* [Task description]:
The expected output is the line bearing "tan tile D6:F7" followed by all remaining lines of the records, each restated word for word.

Saved entries:
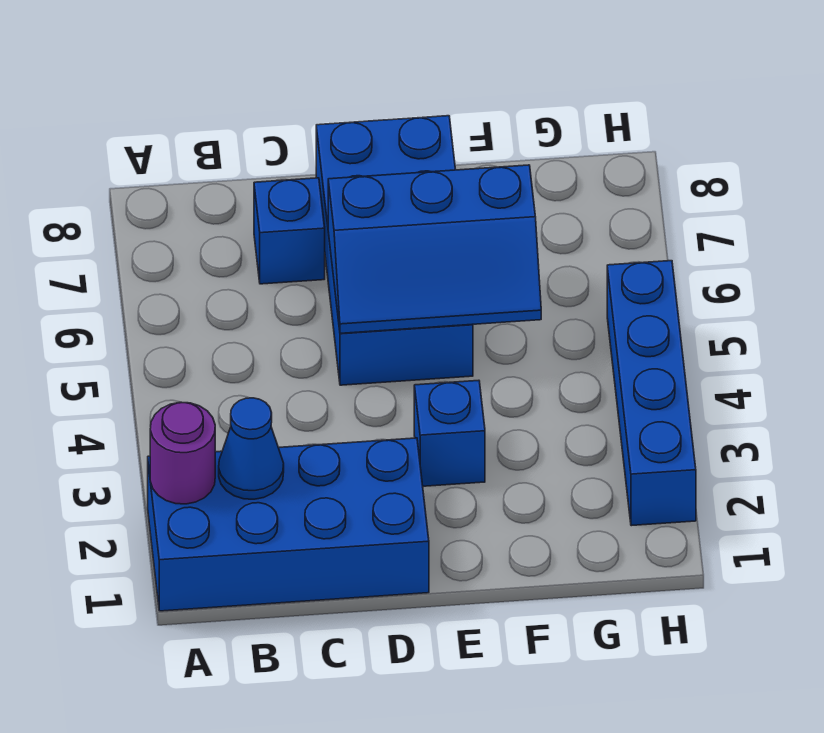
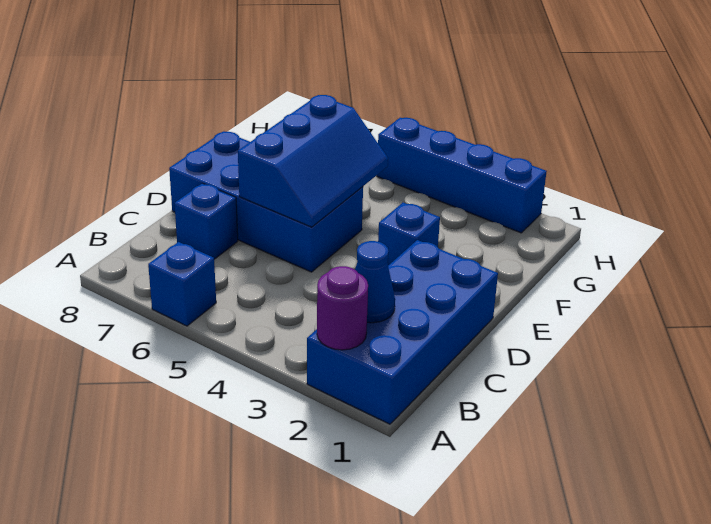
none -> blue brick A6 level 1

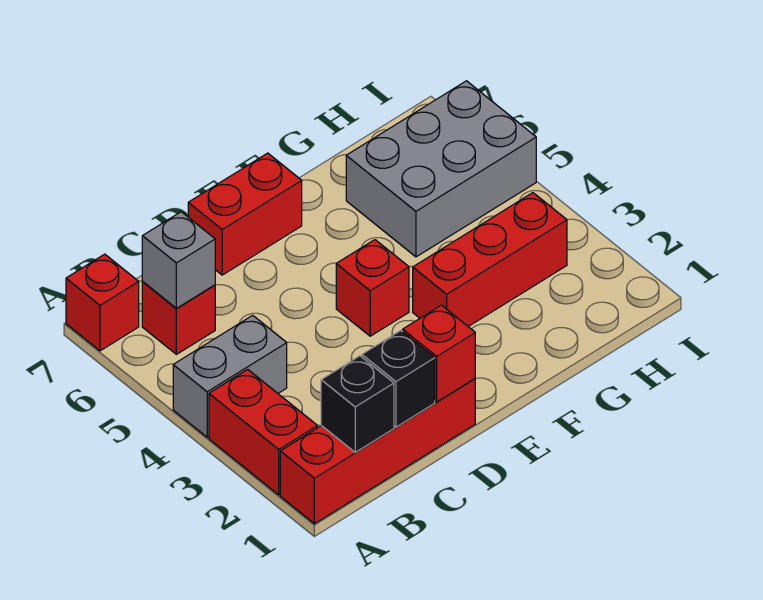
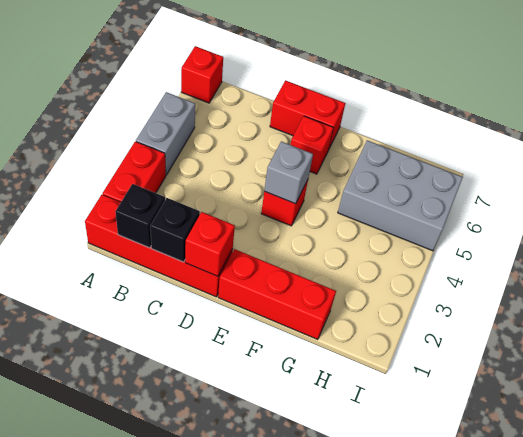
grey brick A4:B4 level 1 -> grey brick A4:A5 level 1
red brick B6 level 1 -> red brick E6 level 1
grey brick B6 level 2 -> grey brick E4 level 2
red brick F3:H3 level 1 -> red brick E1:G1 level 1

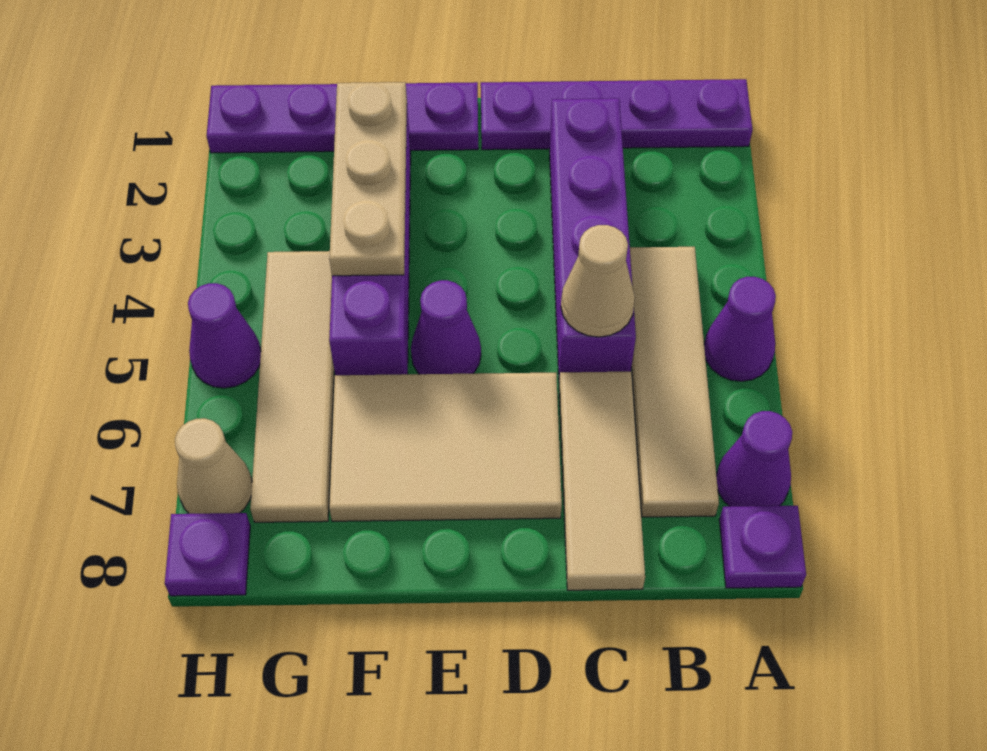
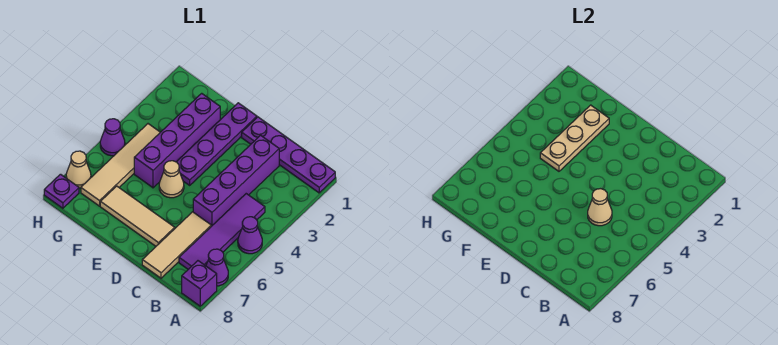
purple plate A8 level 1 -> purple brick A8 level 1
tan tile B4:B7 level 1 -> purple tile B4:B7 level 1
tan tile D6:F7 level 1 -> tan tile D7:F7 level 1
purple plate E1:H1 level 1 -> purple plate E1:E4 level 1
purple cone E5 level 1 -> tan cone E5 level 1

* [Result of the exercise]:
tan tile D6:F7 level 1 -> tan tile D7:F7 level 1
purple plate E1:H1 level 1 -> purple plate E1:E4 level 1
purple cone E5 level 1 -> tan cone E5 level 1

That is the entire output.